→ Task requirements: Output every entry below exactly, without its pictures.

((

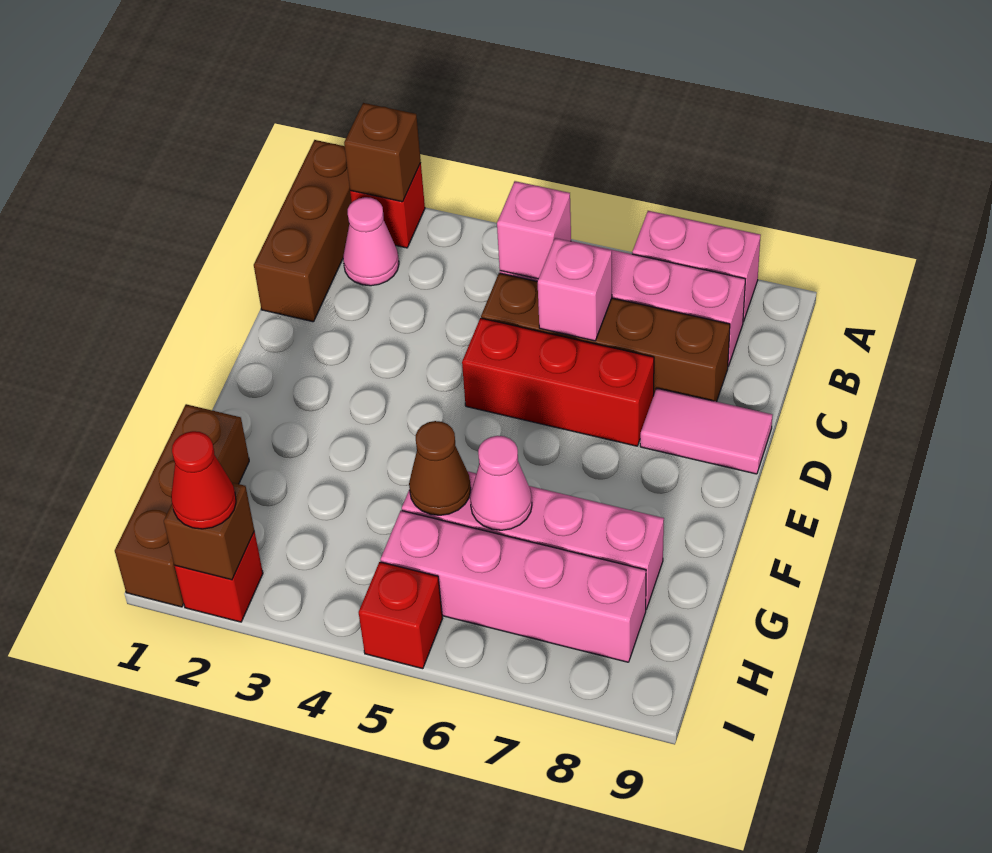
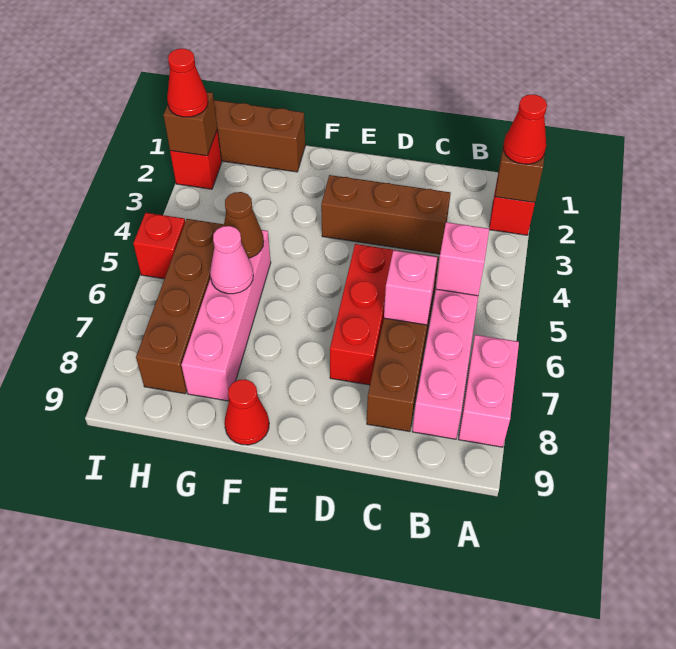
brown brick A1:C1 level 1 -> brown brick C3:E3 level 1
none -> red cone A2 level 3
pink cone B2 level 1 -> none
pink tile D8:D9 level 1 -> none
none -> red cone F9 level 1
pink brick H5:H8 level 1 -> brown brick H5:H8 level 1

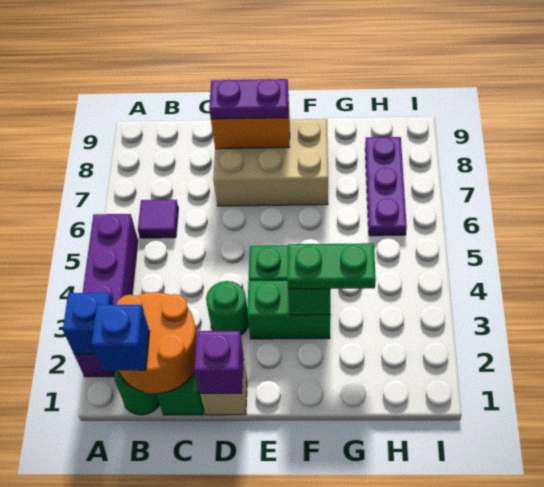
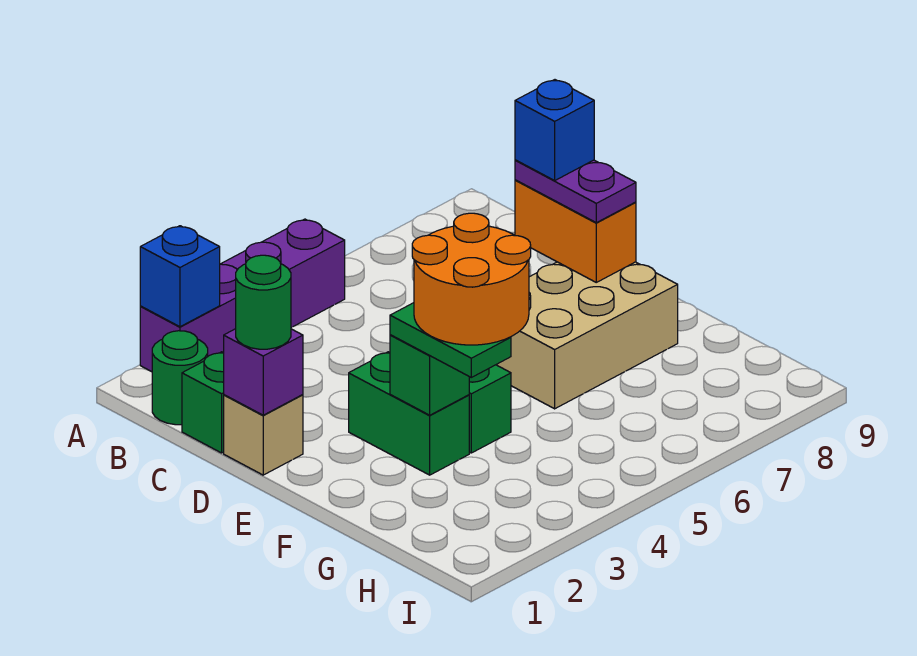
orange round brick B1:C2 level 2 -> orange round brick F3:G4 level 4
blue brick B1 level 3 -> blue brick D8 level 4
purple tile B6 level 1 -> none
green round brick D3 level 1 -> green round brick D1 level 3
tan brick D7:F8 level 1 -> tan brick E6:F8 level 1
purple plate H6:H8 level 1 -> none

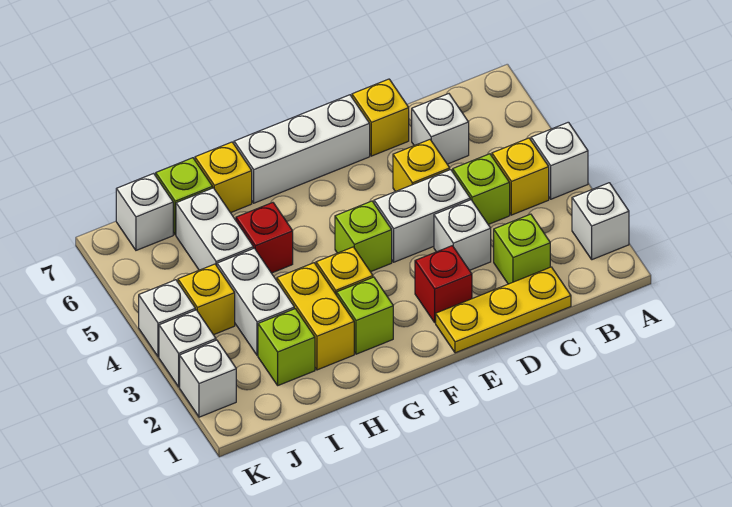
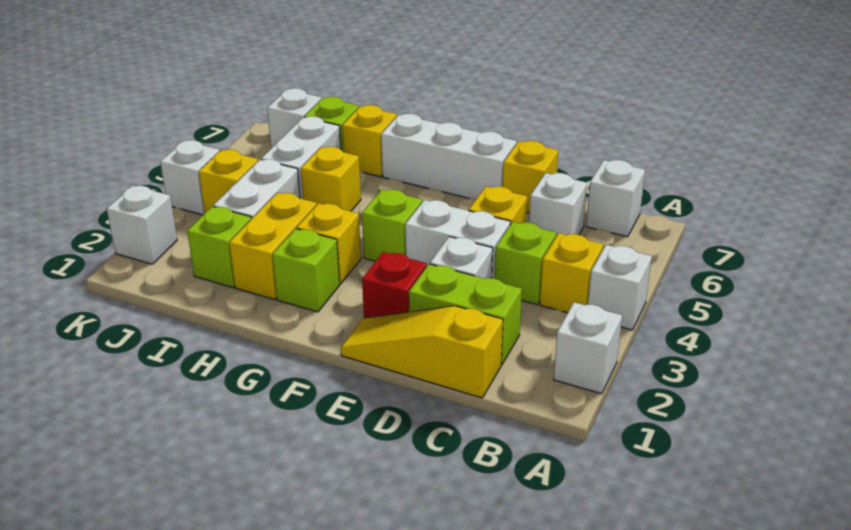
yellow plate C1:E1 level 1 -> yellow slope C1:E1 level 1 top C
lime brick C2 level 1 -> lime brick C2:D2 level 1
red brick H5 level 1 -> yellow brick H5 level 1
white brick K3 level 1 -> white brick B7 level 1

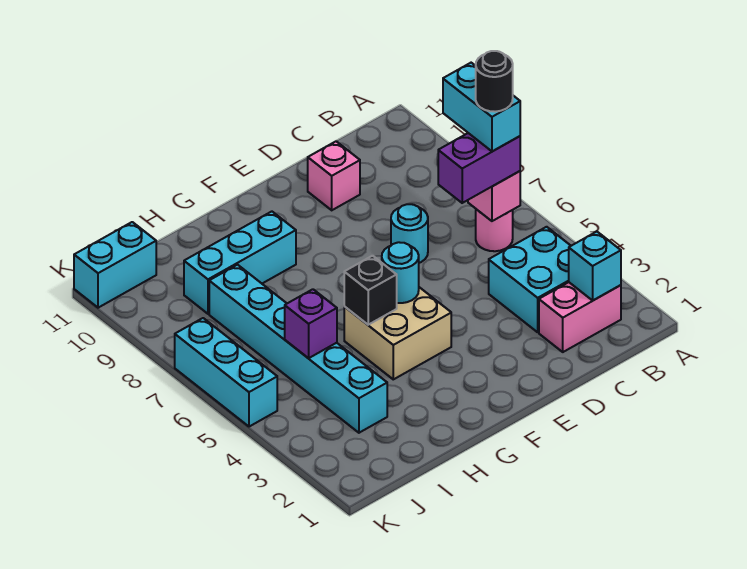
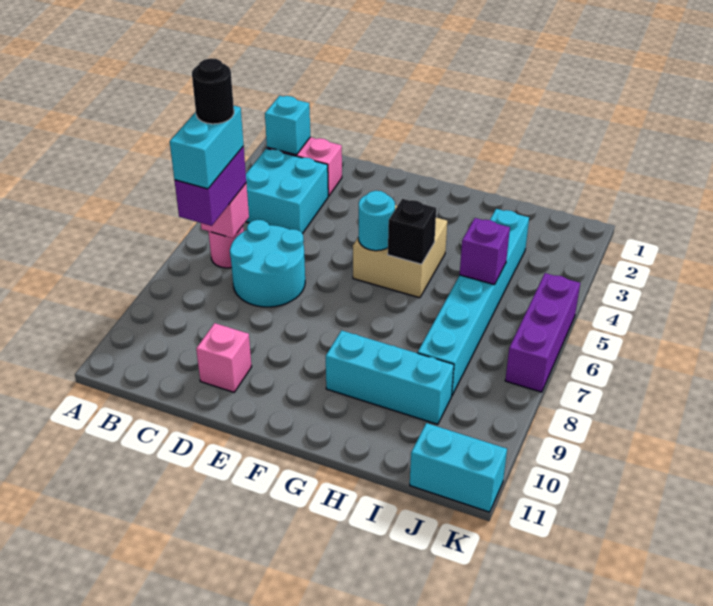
purple brick B6:C6 level 3 -> purple brick B6:B7 level 3
cyan round brick D7 level 1 -> cyan round brick C6:D7 level 1
cyan brick K5:K7 level 1 -> purple brick K5:K7 level 1

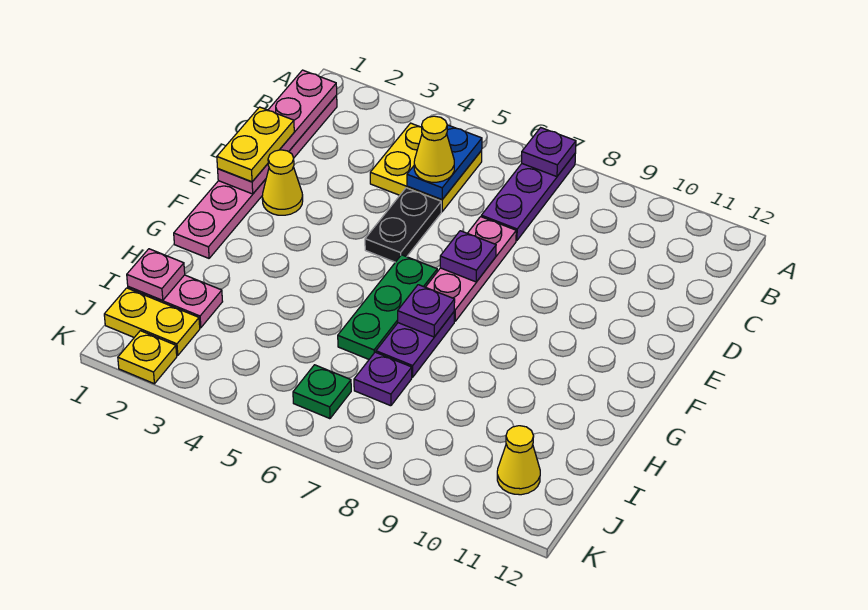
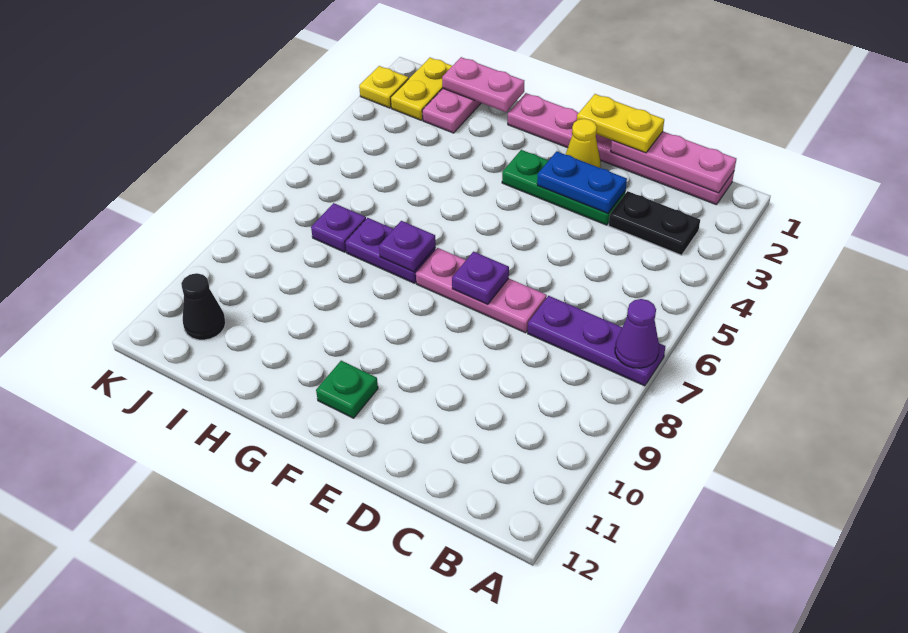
purple plate A7 level 2 -> purple cone A7 level 2
pink plate B1:E1 level 2 -> pink plate B1:D1 level 2
yellow plate B4:C5 level 1 -> none
blue plate B5:C5 level 2 -> blue plate D3:E3 level 2
yellow cone C5 level 3 -> none
black plate D5:E5 level 1 -> black plate B3:C3 level 1
green plate F6:H6 level 1 -> green plate D3:F3 level 1
pink plate I1 level 2 -> pink plate H1:I1 level 2
green plate J6 level 1 -> green plate F11 level 1
yellow cone J11 level 1 -> black cone J11 level 1

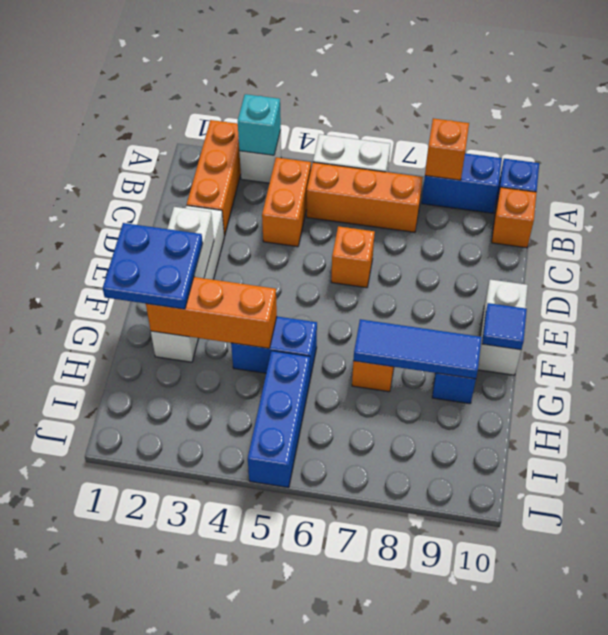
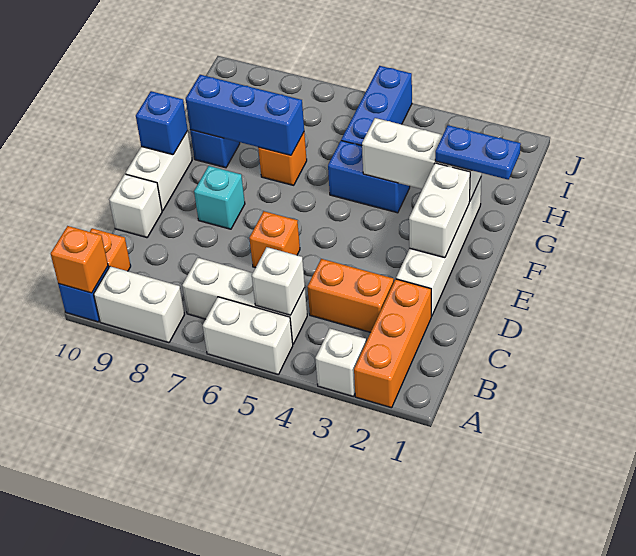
cyan brick A3 level 2 -> cyan brick E8 level 1
blue brick A8:A9 level 1 -> white brick A8:A9 level 1
orange brick A8 level 2 -> orange brick A10 level 2
orange brick B4:C4 level 1 -> orange brick C3:C4 level 1
orange brick B5:B7 level 1 -> white brick B5:B7 level 1
none -> white brick B5 level 2
none -> white brick D10 level 1
blue plate F1:G2 level 3 -> blue plate G1:G2 level 3
blue tile F10 level 2 -> blue brick F10 level 2
orange brick G2:G4 level 2 -> white brick G2:G4 level 2
blue tile G7:G9 level 2 -> blue brick G7:G9 level 2

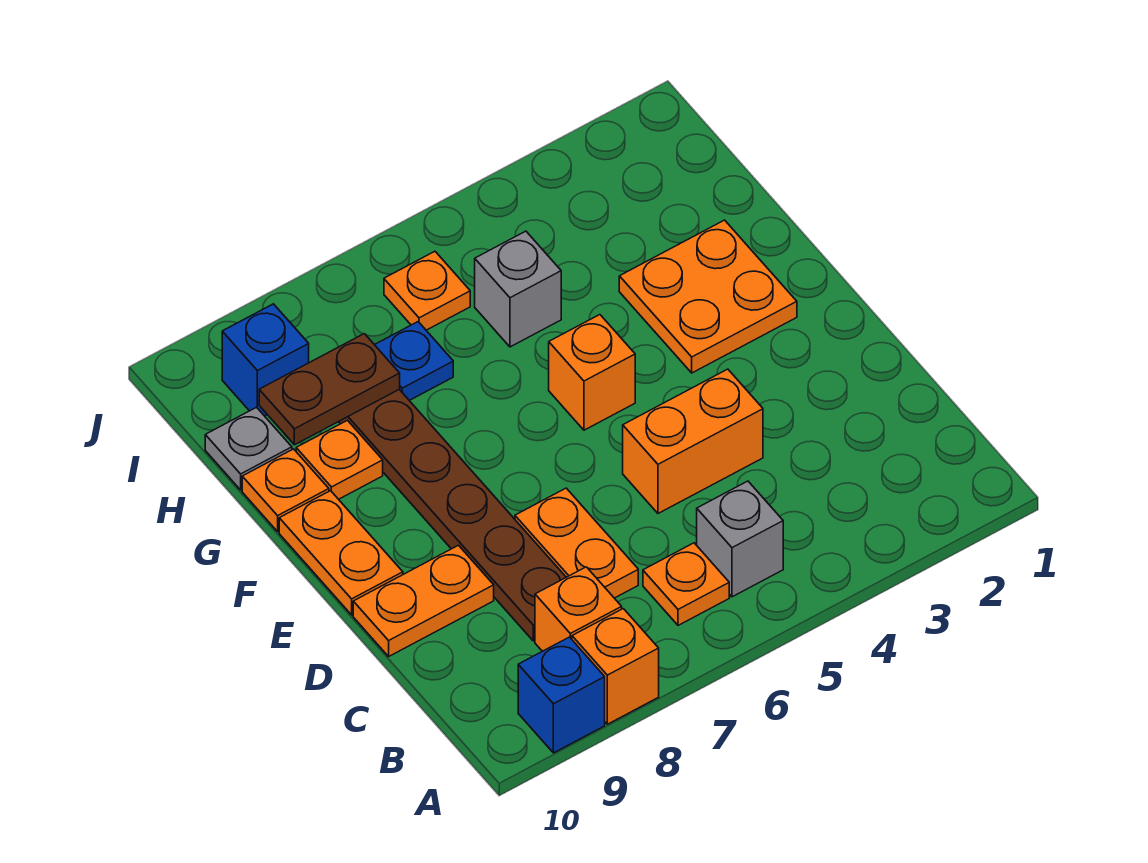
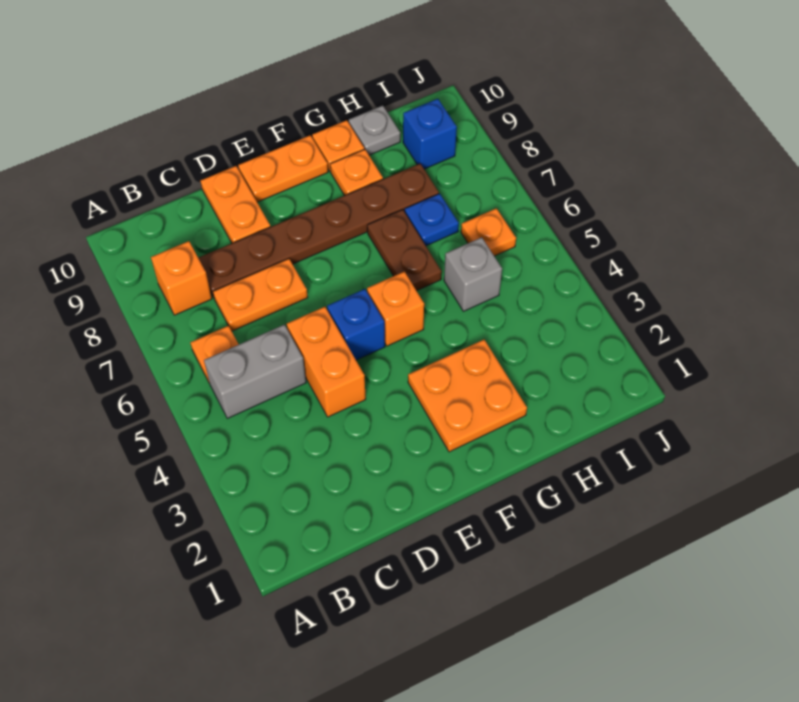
orange brick A8 level 1 -> none
blue brick A9 level 1 -> blue brick E5 level 1
grey brick B5 level 1 -> grey brick B5:C5 level 1
brown plate H8:H9 level 2 -> brown plate G6:G7 level 1

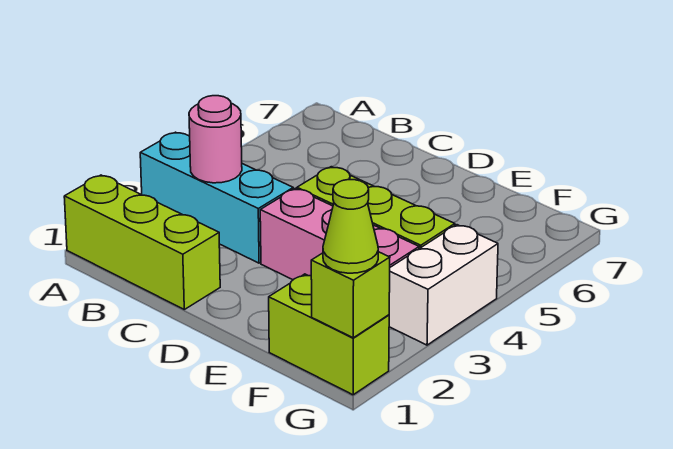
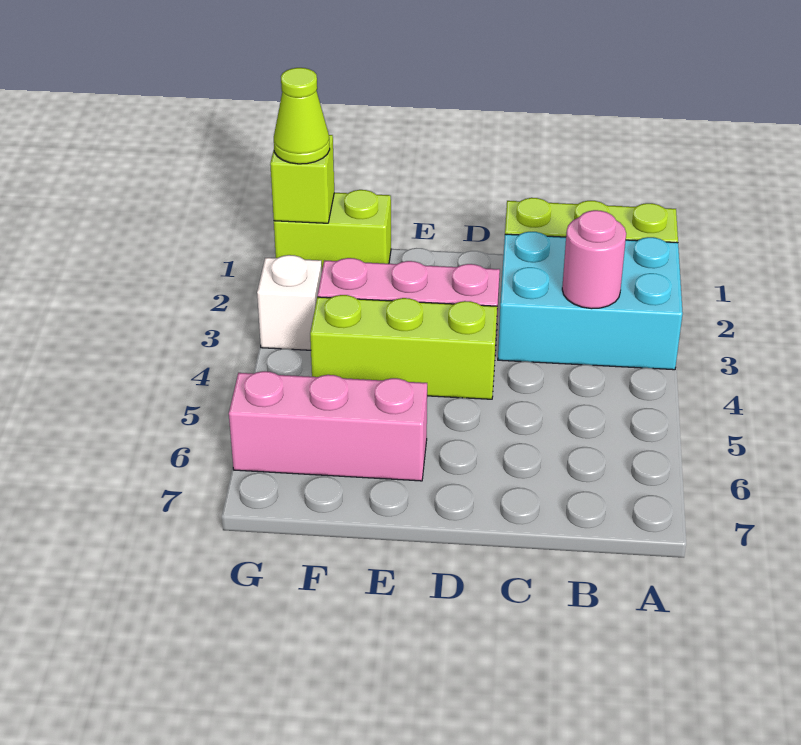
cyan brick A3:C3 level 1 -> cyan brick A2:C3 level 1
none -> pink brick E6:G6 level 1
white brick G3:G4 level 1 -> white brick G3 level 1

))

→ Response to the exercise:
brown brick A1:C1 level 1 -> brown brick C3:E3 level 1
none -> red cone A2 level 3
pink cone B2 level 1 -> none
pink tile D8:D9 level 1 -> none
none -> red cone F9 level 1
pink brick H5:H8 level 1 -> brown brick H5:H8 level 1

orange round brick B1:C2 level 2 -> orange round brick F3:G4 level 4
blue brick B1 level 3 -> blue brick D8 level 4
purple tile B6 level 1 -> none
green round brick D3 level 1 -> green round brick D1 level 3
tan brick D7:F8 level 1 -> tan brick E6:F8 level 1
purple plate H6:H8 level 1 -> none

yellow plate C1:E1 level 1 -> yellow slope C1:E1 level 1 top C
lime brick C2 level 1 -> lime brick C2:D2 level 1
red brick H5 level 1 -> yellow brick H5 level 1
white brick K3 level 1 -> white brick B7 level 1

purple brick B6:C6 level 3 -> purple brick B6:B7 level 3
cyan round brick D7 level 1 -> cyan round brick C6:D7 level 1
cyan brick K5:K7 level 1 -> purple brick K5:K7 level 1

purple plate A7 level 2 -> purple cone A7 level 2
pink plate B1:E1 level 2 -> pink plate B1:D1 level 2
yellow plate B4:C5 level 1 -> none
blue plate B5:C5 level 2 -> blue plate D3:E3 level 2
yellow cone C5 level 3 -> none
black plate D5:E5 level 1 -> black plate B3:C3 level 1
green plate F6:H6 level 1 -> green plate D3:F3 level 1
pink plate I1 level 2 -> pink plate H1:I1 level 2
green plate J6 level 1 -> green plate F11 level 1
yellow cone J11 level 1 -> black cone J11 level 1

cyan brick A3 level 2 -> cyan brick E8 level 1
blue brick A8:A9 level 1 -> white brick A8:A9 level 1
orange brick A8 level 2 -> orange brick A10 level 2
orange brick B4:C4 level 1 -> orange brick C3:C4 level 1
orange brick B5:B7 level 1 -> white brick B5:B7 level 1
none -> white brick B5 level 2
none -> white brick D10 level 1
blue plate F1:G2 level 3 -> blue plate G1:G2 level 3
blue tile F10 level 2 -> blue brick F10 level 2
orange brick G2:G4 level 2 -> white brick G2:G4 level 2
blue tile G7:G9 level 2 -> blue brick G7:G9 level 2

orange brick A8 level 1 -> none
blue brick A9 level 1 -> blue brick E5 level 1
grey brick B5 level 1 -> grey brick B5:C5 level 1
brown plate H8:H9 level 2 -> brown plate G6:G7 level 1

cyan brick A3:C3 level 1 -> cyan brick A2:C3 level 1
none -> pink brick E6:G6 level 1
white brick G3:G4 level 1 -> white brick G3 level 1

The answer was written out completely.